PROBLEM TO SOLVE: Set down, exactly and only, everything from the line containing "building: [118,311,174,356] -> none" down to the line containing "building: none -> [227,44,379,234]" in the data below; the pictures are not part of the copy.

PROVIDED MATERIAL:
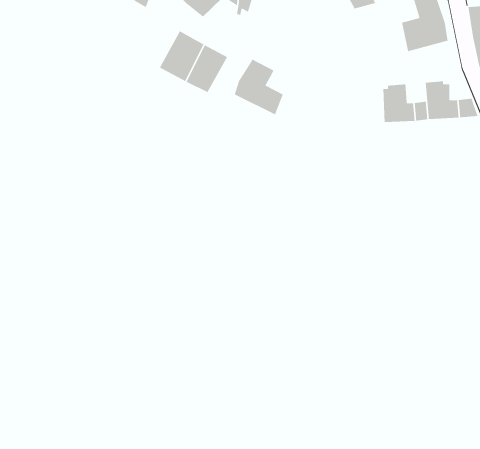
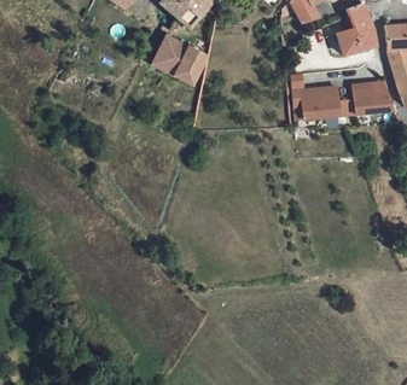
building: [234,59,284,116] -> none
building: none -> [296,81,322,112]

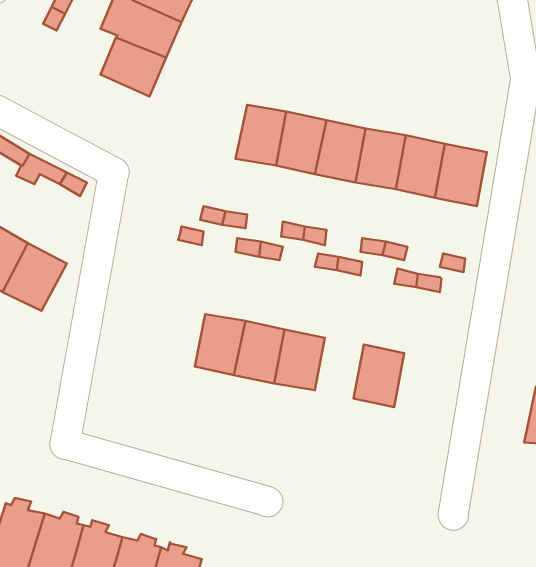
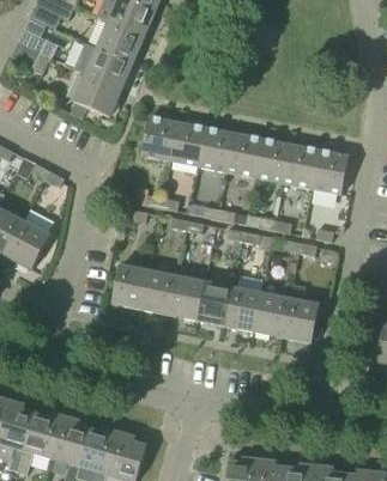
building: none -> [141,116,179,160]
building: none -> [111,264,149,308]
building: none -> [283,284,319,342]
building: none -> [226,287,261,330]

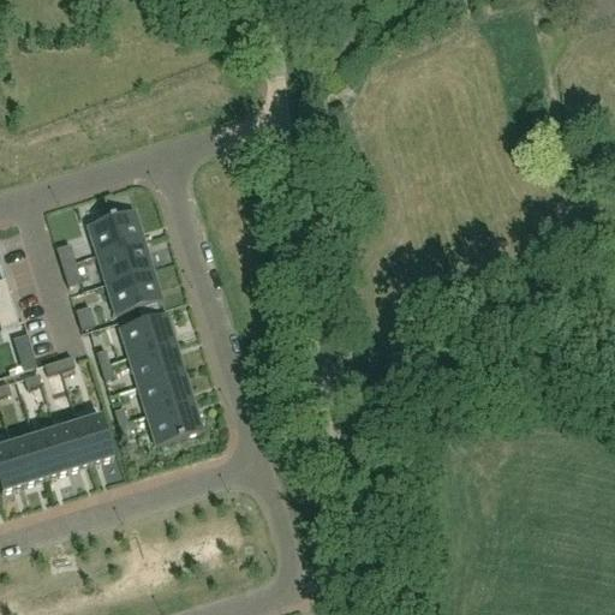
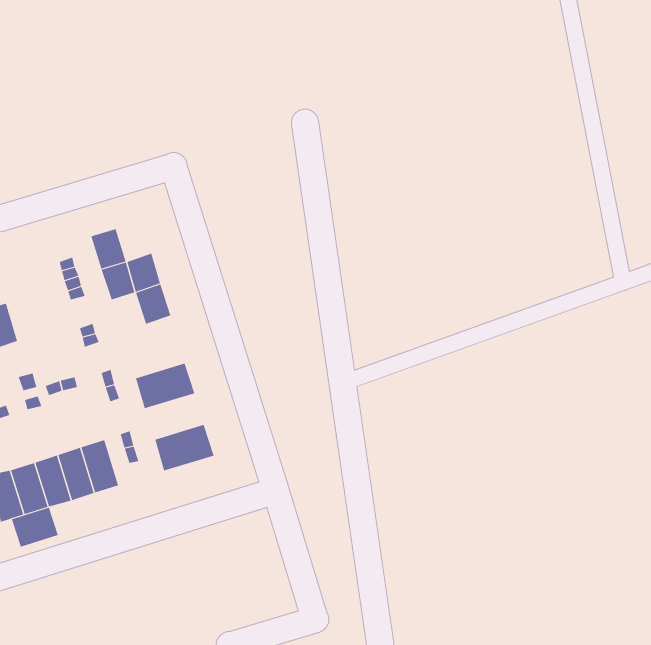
building: [109,208,143,246] -> none
building: [105,275,137,312] -> none
building: [118,311,174,356] -> none
building: [136,370,192,413] -> none
building: none -> [11,507,58,548]

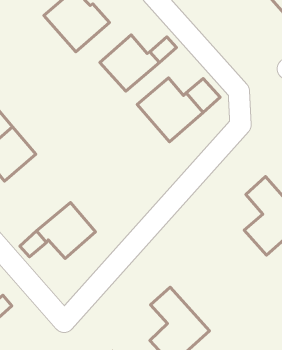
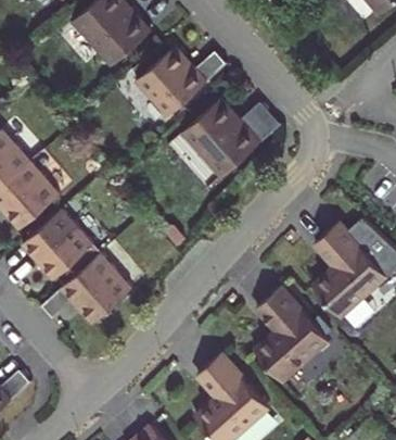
building: none -> [21,208,93,276]
building: none -> [255,286,329,380]

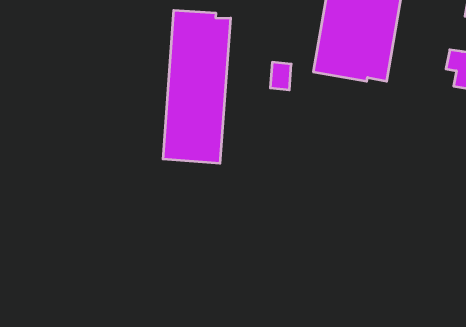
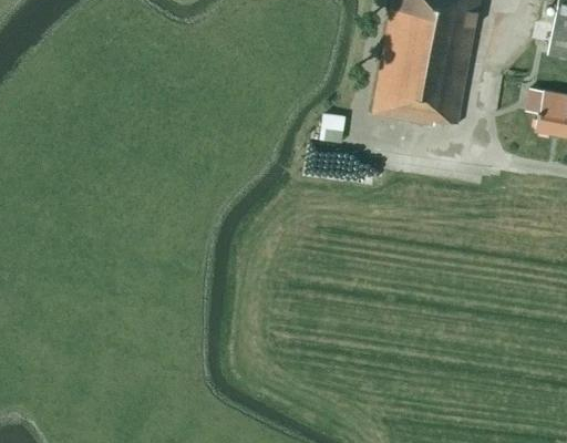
building: [163,10,231,163] -> none

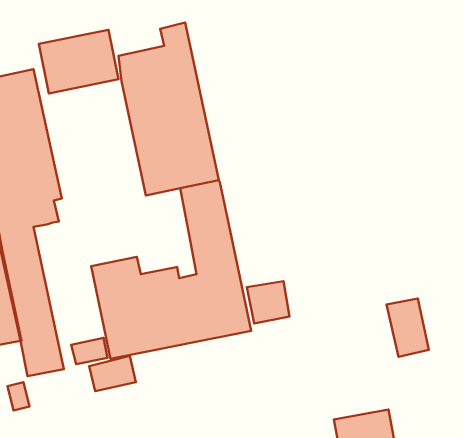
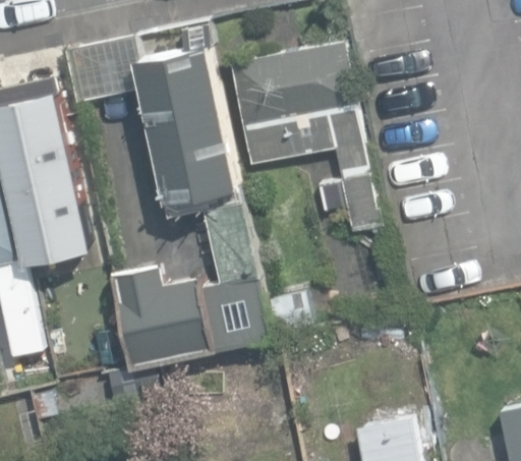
building: none -> [227,44,379,234]

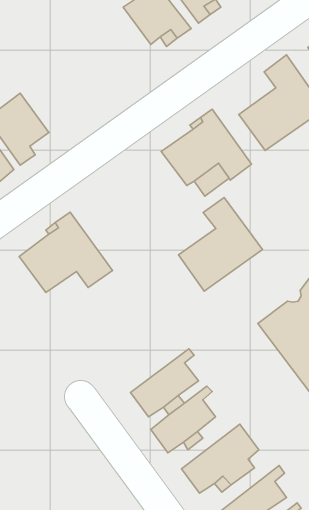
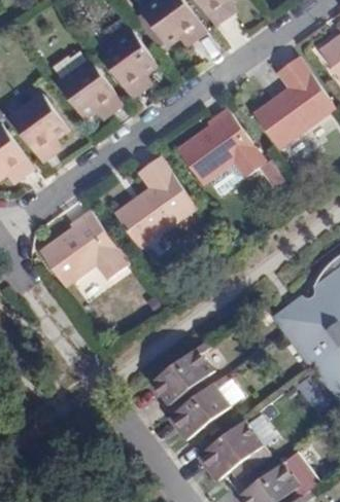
building: none -> [98,29,157,96]
building: none -> [56,60,121,117]
building: [179,198,262,291] -> [115,157,197,248]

ANSWER:
building: [118,311,174,356] -> none
building: [136,370,192,413] -> none
building: none -> [11,507,58,548]

building: none -> [21,208,93,276]
building: none -> [255,286,329,380]

building: [163,10,231,163] -> none

building: none -> [227,44,379,234]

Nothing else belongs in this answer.